*Available data*:

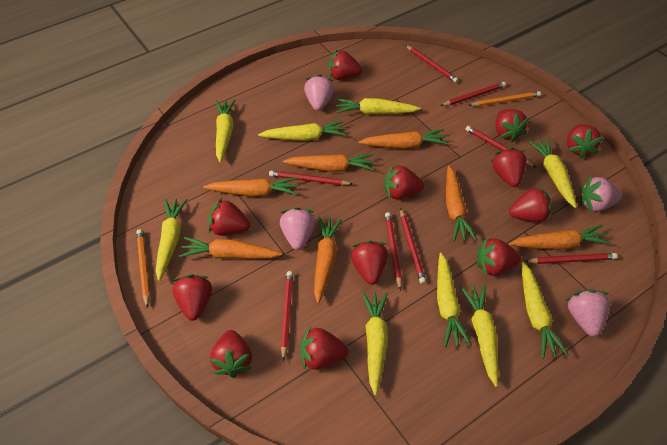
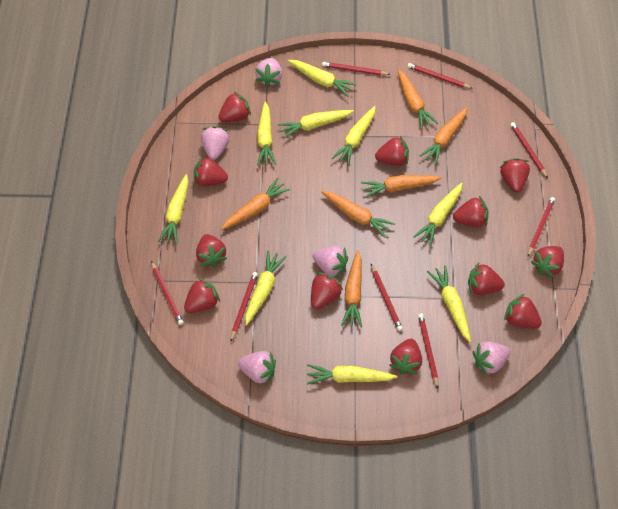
orange carrot: 7 -> 6
orange pencil: 2 -> 0
pink strawberry: 4 -> 5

*Work item*:
An image-free, exact version of the listing above is required.

*Output for this exercise*:
orange carrot: 7 -> 6
orange pencil: 2 -> 0
pink strawberry: 4 -> 5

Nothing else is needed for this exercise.